--- Brief ---
Your task is to repeat the entries exactly. Leave the pictures out.

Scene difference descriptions
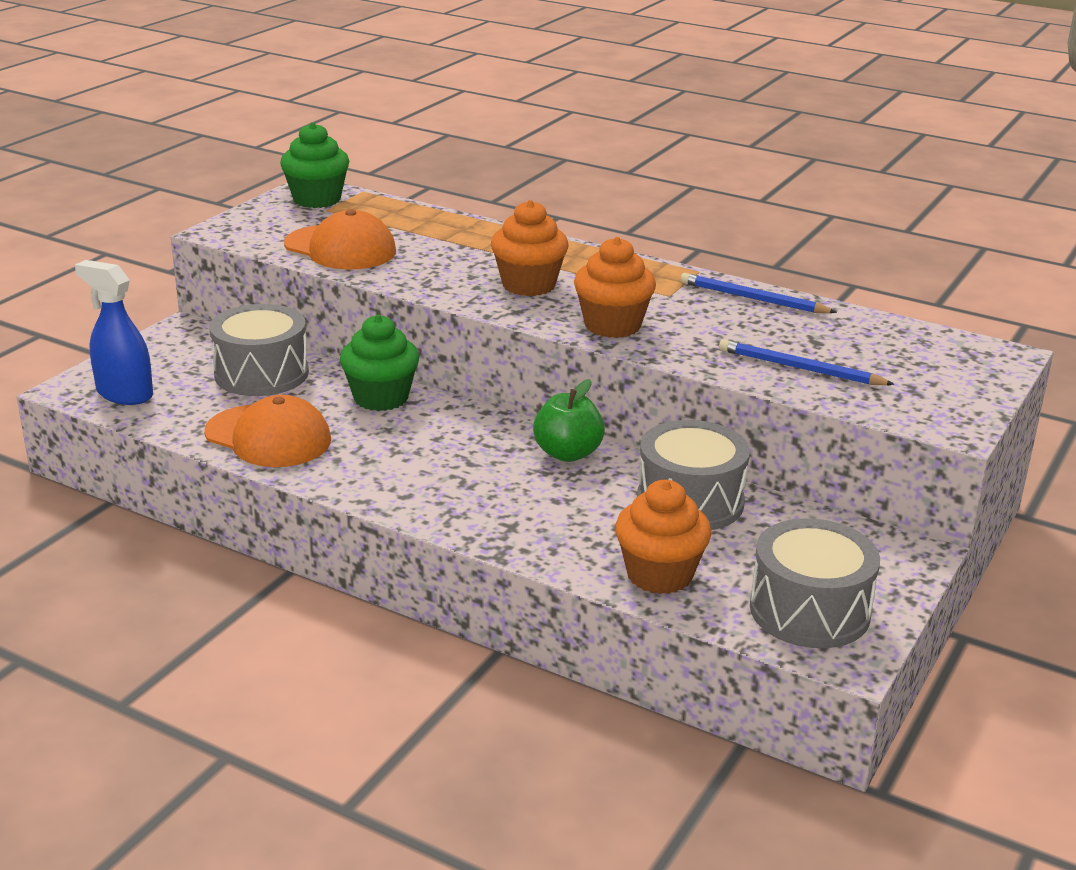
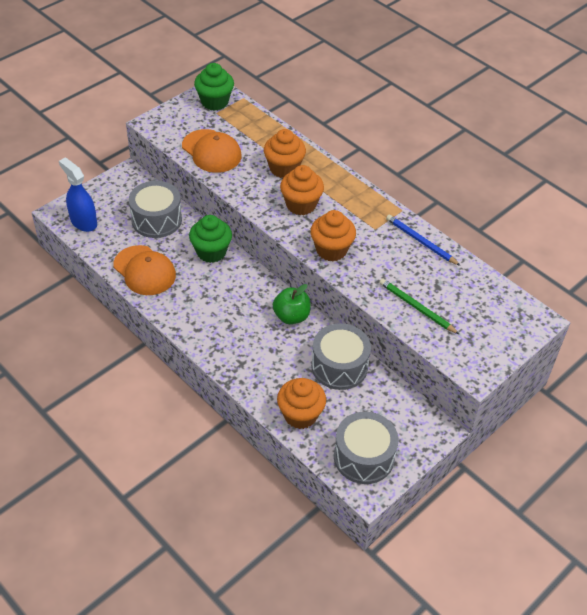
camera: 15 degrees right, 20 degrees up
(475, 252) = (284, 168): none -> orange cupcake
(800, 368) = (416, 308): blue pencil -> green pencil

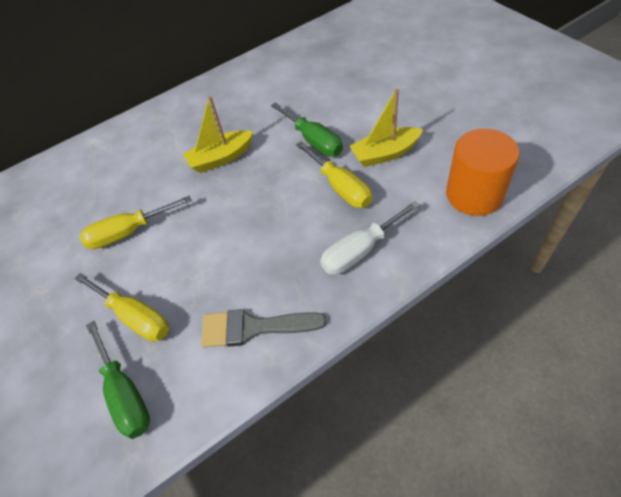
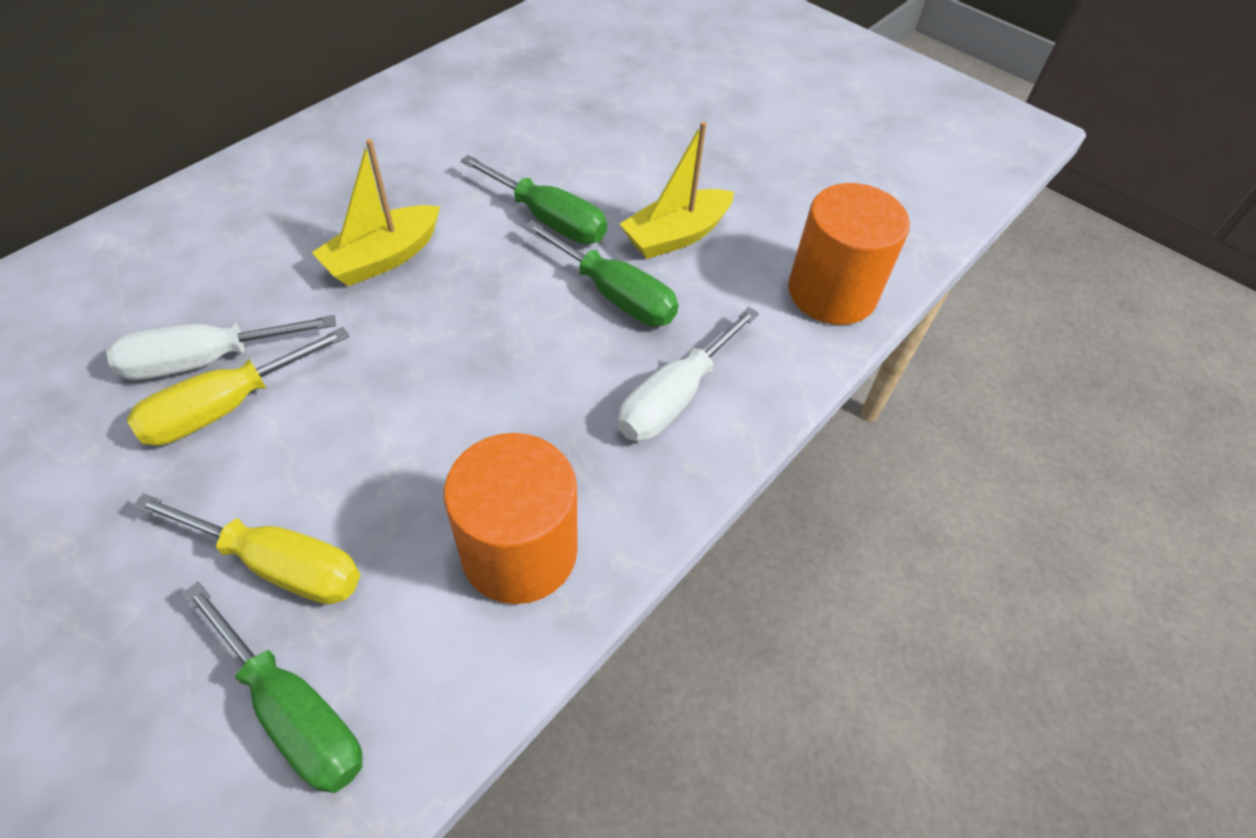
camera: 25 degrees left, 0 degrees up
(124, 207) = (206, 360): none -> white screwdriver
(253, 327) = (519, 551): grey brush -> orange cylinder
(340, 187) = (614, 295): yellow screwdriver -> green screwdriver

--- Solution to the problem ---
camera: 15 degrees right, 20 degrees up
(475, 252) = (284, 168): none -> orange cupcake
(800, 368) = (416, 308): blue pencil -> green pencil

camera: 25 degrees left, 0 degrees up
(124, 207) = (206, 360): none -> white screwdriver
(253, 327) = (519, 551): grey brush -> orange cylinder
(340, 187) = (614, 295): yellow screwdriver -> green screwdriver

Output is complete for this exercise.